- **INFORMATION**
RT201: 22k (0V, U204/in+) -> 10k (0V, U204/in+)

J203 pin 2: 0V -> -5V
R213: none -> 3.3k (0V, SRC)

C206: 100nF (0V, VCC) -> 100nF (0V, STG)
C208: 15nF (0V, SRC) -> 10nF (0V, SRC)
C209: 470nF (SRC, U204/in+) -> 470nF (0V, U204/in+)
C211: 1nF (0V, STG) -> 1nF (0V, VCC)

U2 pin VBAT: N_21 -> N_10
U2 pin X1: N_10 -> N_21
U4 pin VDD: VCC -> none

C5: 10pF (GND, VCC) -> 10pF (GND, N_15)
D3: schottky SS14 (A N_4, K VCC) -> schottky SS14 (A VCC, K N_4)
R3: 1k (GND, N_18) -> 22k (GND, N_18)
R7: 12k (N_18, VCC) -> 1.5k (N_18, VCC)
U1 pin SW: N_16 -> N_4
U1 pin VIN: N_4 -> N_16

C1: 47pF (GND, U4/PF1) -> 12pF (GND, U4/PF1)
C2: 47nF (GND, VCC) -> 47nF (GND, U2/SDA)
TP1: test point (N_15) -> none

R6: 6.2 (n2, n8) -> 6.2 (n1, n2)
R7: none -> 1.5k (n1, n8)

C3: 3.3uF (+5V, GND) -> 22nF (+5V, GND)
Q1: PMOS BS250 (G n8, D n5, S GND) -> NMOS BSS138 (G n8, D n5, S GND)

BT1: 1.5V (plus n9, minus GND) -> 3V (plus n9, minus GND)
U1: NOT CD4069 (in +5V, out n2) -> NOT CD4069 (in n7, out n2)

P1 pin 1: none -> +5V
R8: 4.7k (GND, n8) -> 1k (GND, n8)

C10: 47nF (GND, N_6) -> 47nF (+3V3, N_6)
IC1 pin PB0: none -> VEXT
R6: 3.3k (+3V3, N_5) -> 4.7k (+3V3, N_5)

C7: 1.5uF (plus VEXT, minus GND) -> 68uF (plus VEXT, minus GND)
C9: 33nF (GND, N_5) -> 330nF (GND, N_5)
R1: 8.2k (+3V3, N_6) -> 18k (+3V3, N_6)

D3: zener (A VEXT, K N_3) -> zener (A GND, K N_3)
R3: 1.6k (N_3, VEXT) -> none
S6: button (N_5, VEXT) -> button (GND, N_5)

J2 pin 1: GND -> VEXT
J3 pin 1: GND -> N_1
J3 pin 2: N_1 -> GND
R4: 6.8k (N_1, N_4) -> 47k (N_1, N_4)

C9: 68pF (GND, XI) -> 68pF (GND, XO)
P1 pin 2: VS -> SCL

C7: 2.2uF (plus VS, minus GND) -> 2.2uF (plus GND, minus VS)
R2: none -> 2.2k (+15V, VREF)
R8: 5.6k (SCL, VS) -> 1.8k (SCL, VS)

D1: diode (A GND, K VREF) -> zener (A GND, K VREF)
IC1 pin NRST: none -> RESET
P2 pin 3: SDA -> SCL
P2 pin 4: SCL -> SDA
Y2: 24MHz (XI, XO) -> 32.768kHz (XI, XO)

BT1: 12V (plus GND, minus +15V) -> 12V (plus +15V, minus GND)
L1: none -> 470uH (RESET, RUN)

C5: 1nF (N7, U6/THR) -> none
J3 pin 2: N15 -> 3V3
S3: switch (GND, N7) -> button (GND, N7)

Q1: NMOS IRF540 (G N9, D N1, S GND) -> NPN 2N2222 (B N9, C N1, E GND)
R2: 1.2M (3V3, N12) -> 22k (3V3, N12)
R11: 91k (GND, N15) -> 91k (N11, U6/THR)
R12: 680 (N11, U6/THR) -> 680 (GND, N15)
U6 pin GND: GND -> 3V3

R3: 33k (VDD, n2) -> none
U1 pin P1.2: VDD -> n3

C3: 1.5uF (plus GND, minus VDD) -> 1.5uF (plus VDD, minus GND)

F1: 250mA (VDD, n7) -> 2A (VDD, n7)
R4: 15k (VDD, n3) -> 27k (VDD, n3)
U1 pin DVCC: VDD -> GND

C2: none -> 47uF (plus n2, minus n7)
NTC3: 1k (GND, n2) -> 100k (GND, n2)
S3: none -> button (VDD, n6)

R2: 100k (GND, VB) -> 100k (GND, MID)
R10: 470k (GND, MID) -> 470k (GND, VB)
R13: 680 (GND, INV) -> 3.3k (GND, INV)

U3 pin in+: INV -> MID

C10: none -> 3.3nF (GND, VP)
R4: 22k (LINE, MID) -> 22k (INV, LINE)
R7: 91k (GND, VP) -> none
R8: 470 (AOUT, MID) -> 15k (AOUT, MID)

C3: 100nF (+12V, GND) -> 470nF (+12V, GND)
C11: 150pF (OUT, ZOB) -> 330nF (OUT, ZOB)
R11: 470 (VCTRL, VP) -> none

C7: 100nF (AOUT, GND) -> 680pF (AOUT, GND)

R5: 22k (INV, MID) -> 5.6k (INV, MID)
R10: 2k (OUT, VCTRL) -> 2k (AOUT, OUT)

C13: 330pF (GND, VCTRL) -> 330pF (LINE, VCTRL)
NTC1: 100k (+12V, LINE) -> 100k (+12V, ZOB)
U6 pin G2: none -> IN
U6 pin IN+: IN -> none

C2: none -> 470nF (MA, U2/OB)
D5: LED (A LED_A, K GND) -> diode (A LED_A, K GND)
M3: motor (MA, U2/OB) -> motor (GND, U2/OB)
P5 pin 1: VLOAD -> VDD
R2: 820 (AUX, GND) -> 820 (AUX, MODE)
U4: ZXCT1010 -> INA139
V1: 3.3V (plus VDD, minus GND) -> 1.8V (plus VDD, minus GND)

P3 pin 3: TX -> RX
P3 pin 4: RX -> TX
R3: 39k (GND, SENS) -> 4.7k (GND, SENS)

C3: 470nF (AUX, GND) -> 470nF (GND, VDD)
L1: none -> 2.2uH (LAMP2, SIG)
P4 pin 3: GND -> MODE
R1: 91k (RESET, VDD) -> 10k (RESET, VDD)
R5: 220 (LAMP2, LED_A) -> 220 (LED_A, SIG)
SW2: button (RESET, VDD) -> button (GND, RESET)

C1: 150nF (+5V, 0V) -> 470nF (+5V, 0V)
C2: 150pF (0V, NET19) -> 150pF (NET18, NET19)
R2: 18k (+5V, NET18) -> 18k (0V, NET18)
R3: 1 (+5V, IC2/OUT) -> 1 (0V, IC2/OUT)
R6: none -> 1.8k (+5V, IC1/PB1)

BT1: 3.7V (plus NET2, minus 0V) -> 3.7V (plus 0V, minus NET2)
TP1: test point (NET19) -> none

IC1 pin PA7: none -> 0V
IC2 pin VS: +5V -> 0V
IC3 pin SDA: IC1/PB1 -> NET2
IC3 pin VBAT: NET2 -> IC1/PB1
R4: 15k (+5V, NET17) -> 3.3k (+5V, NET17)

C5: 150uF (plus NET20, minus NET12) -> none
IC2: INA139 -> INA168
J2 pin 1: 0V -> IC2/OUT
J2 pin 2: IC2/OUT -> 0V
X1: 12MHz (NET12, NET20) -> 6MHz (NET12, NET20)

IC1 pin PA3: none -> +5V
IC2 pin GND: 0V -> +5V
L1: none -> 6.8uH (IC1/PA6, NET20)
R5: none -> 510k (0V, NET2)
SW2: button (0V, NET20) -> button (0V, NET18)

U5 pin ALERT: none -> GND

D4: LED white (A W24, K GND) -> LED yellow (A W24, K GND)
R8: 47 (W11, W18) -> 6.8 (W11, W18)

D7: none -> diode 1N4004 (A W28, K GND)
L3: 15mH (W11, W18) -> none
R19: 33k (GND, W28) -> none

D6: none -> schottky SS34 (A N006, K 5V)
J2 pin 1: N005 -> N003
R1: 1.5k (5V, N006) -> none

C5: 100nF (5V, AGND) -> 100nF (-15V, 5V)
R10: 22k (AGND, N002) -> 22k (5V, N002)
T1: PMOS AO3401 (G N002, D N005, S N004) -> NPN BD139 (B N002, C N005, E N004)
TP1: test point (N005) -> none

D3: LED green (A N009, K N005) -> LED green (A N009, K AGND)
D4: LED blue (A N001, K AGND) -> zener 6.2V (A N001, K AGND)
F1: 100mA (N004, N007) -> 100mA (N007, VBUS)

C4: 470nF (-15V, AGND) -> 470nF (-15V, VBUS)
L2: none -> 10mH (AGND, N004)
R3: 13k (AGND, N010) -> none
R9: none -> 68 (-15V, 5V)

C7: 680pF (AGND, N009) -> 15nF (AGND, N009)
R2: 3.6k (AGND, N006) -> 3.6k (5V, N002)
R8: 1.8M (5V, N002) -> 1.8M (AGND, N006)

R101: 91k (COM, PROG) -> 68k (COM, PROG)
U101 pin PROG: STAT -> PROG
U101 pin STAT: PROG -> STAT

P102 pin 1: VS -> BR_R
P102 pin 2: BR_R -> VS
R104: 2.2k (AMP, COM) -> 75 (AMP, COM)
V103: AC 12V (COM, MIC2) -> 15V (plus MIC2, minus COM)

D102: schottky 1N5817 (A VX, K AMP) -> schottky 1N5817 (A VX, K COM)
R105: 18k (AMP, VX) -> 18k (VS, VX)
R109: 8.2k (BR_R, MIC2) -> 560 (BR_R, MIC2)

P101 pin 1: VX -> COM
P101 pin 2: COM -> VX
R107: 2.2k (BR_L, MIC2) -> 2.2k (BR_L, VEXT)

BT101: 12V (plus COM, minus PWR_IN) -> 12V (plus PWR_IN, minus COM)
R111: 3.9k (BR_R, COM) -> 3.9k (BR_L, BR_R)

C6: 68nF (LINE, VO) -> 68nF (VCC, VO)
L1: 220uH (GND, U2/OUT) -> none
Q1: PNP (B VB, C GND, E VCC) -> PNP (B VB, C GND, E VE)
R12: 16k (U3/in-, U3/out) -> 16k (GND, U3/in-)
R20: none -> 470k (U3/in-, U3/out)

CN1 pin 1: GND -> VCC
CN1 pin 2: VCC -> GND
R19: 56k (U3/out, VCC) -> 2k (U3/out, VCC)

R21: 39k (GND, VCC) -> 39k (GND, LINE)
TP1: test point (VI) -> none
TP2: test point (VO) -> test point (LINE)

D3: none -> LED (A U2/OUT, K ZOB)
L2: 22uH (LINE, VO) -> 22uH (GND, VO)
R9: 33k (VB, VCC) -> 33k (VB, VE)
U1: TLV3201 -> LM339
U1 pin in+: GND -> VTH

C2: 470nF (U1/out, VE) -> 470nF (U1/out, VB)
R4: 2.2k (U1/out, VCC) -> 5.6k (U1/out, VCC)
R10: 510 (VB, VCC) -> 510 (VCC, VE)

- **TASK OBJECTIVE**
Please report every line in the entries above that holds the string "zener".

- **TASK OUTPUT**
D3: zener (A VEXT, K N_3) -> zener (A GND, K N_3)
D1: diode (A GND, K VREF) -> zener (A GND, K VREF)
D4: LED blue (A N001, K AGND) -> zener 6.2V (A N001, K AGND)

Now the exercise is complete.